### [Your objective]
Below are some entries. Repeat exactly the lines from the one with "D5: diode (A GND, K +3V3) -> none" through the one with "D7: zener (A NET16, K NET13) -> none", and only those.

### [Supplied records]
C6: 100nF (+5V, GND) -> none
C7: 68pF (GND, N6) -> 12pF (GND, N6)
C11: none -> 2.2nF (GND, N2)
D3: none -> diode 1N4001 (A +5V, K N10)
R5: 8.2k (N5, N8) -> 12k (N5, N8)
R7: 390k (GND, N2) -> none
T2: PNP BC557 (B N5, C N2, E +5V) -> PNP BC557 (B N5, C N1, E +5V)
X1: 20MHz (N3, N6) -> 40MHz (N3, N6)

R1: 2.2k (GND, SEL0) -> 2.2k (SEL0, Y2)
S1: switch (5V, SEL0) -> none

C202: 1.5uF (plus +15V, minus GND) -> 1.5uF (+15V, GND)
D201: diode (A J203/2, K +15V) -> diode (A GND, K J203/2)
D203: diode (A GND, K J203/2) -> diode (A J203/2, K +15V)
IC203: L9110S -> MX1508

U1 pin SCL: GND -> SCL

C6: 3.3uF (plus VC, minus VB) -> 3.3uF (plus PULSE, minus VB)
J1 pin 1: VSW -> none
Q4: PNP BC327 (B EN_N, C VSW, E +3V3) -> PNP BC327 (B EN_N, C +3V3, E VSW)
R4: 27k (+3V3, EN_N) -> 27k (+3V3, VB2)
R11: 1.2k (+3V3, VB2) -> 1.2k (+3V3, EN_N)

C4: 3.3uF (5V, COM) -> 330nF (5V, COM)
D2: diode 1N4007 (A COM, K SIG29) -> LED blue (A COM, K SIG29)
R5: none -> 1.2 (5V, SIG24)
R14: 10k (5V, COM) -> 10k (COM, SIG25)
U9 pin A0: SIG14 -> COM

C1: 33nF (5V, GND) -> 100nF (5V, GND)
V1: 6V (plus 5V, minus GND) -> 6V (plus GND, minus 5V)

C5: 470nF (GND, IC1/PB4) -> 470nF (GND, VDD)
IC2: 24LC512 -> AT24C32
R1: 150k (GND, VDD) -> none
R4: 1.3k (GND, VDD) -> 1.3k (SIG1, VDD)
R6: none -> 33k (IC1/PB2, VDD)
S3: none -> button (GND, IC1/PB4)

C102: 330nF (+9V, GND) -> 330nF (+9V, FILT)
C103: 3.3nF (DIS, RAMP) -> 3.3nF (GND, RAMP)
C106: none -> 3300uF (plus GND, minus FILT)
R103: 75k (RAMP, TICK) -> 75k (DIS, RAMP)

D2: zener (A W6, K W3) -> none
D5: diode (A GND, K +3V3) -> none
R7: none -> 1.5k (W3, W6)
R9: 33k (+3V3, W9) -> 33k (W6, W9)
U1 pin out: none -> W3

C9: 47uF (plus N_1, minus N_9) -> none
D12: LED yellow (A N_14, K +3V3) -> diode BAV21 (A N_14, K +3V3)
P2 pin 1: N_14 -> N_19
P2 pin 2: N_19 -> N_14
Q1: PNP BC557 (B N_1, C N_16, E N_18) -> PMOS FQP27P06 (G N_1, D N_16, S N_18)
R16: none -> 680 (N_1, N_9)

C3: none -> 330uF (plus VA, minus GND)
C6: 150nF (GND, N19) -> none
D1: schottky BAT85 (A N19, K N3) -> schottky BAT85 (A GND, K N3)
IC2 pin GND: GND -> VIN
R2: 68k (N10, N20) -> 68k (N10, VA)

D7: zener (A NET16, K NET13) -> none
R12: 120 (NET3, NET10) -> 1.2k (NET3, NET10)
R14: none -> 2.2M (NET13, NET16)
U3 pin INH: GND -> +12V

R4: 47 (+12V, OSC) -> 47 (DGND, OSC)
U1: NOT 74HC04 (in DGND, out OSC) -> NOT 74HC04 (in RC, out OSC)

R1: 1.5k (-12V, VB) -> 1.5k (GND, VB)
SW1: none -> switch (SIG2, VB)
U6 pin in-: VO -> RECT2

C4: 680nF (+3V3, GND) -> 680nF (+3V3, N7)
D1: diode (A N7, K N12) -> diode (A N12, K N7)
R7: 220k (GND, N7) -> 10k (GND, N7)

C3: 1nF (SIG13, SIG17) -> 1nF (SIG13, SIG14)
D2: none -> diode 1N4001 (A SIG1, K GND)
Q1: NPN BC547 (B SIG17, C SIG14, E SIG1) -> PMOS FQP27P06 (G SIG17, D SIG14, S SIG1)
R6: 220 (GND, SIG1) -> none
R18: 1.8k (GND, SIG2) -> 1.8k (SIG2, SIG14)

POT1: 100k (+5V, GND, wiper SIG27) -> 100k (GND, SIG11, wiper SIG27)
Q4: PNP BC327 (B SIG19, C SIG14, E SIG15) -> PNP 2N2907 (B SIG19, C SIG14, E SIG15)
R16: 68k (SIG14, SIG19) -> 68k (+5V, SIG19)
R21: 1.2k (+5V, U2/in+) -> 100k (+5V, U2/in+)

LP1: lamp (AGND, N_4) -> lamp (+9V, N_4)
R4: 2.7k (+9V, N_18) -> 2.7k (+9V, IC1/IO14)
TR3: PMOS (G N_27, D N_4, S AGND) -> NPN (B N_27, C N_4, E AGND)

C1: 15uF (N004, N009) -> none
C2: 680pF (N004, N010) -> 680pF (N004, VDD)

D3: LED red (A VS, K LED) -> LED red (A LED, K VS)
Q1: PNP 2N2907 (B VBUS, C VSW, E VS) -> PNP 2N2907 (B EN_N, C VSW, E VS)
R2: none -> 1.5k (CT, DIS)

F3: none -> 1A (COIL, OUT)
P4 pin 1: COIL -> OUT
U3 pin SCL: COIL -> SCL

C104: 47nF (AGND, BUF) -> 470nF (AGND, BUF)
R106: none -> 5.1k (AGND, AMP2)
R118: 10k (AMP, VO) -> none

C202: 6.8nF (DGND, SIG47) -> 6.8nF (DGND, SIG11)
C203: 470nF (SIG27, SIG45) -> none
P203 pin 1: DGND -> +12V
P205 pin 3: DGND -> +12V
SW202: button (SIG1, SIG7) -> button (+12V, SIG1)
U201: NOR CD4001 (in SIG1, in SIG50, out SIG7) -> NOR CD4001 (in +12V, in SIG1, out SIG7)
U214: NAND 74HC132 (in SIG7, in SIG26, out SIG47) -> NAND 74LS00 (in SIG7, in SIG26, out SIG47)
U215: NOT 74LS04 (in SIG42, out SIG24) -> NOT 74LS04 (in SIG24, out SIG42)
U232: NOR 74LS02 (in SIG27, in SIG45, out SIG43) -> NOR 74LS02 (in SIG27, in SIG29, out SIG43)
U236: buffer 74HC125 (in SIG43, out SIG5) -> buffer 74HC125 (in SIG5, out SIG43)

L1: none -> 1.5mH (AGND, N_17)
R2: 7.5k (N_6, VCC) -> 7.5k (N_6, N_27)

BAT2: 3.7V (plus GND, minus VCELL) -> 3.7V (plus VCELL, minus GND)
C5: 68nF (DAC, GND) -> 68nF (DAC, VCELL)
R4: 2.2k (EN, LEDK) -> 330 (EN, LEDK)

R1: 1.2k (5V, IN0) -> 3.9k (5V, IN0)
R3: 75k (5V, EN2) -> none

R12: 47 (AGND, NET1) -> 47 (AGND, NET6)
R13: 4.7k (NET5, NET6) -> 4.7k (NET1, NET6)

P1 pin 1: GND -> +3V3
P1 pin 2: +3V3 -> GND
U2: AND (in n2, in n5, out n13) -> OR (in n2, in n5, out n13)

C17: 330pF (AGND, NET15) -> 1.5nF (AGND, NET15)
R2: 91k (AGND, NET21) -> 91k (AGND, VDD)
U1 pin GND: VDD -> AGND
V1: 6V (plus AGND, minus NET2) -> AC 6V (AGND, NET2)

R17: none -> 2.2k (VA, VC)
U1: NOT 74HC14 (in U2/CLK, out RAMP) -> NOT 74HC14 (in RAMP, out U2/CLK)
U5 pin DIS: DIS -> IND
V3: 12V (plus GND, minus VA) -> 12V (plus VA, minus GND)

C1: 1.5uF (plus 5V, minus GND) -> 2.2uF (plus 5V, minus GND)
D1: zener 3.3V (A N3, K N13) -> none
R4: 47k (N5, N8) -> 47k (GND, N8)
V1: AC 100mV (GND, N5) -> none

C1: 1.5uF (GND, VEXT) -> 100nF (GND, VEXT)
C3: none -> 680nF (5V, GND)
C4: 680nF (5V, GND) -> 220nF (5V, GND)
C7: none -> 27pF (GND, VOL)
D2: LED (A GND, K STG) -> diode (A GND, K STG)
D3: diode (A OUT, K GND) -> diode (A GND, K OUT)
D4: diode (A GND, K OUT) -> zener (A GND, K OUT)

### [Written solution]
D5: diode (A GND, K +3V3) -> none
R7: none -> 1.5k (W3, W6)
R9: 33k (+3V3, W9) -> 33k (W6, W9)
U1 pin out: none -> W3

C9: 47uF (plus N_1, minus N_9) -> none
D12: LED yellow (A N_14, K +3V3) -> diode BAV21 (A N_14, K +3V3)
P2 pin 1: N_14 -> N_19
P2 pin 2: N_19 -> N_14
Q1: PNP BC557 (B N_1, C N_16, E N_18) -> PMOS FQP27P06 (G N_1, D N_16, S N_18)
R16: none -> 680 (N_1, N_9)

C3: none -> 330uF (plus VA, minus GND)
C6: 150nF (GND, N19) -> none
D1: schottky BAT85 (A N19, K N3) -> schottky BAT85 (A GND, K N3)
IC2 pin GND: GND -> VIN
R2: 68k (N10, N20) -> 68k (N10, VA)

D7: zener (A NET16, K NET13) -> none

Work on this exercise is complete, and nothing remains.